Task requirements
Beginning with the line that contains "(386, 253) = (363, 294): turquoise", output each line below exactly through the last one, both included, and nothing else.

Data for review Start Marker

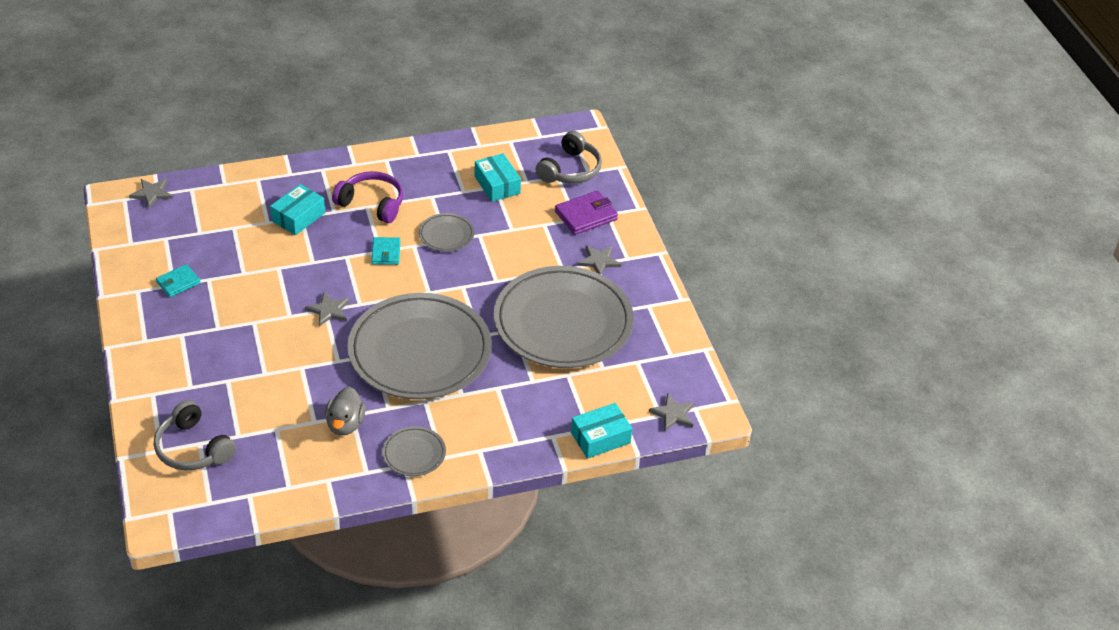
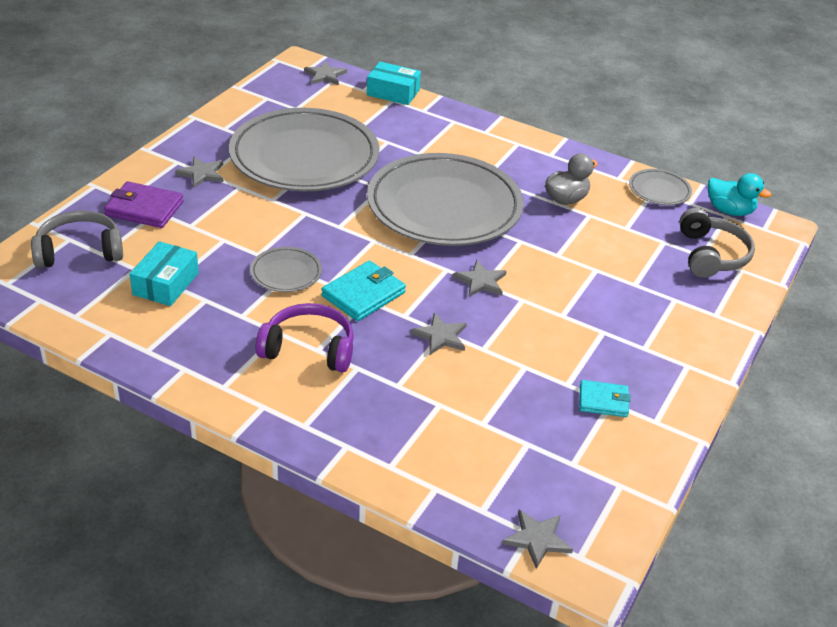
camera: 135 degrees left, 5 degrees down
(211, 510) = (729, 211): none -> turquoise duck
(298, 217) = (401, 387): turquoise box -> none
(311, 258) = (440, 336): none -> grey star
(372, 204) = (309, 349): purple headphones -> purple headphones turned 120 degrees clockwise
(386, 253) = (363, 294): turquoise wallet -> turquoise wallet, size x1.53
(414, 454) = (535, 156): grey plate -> grey plate (659, 190)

Data for review End Marker

Task solution
(386, 253) = (363, 294): turquoise wallet -> turquoise wallet, size x1.53
(414, 454) = (535, 156): grey plate -> grey plate (659, 190)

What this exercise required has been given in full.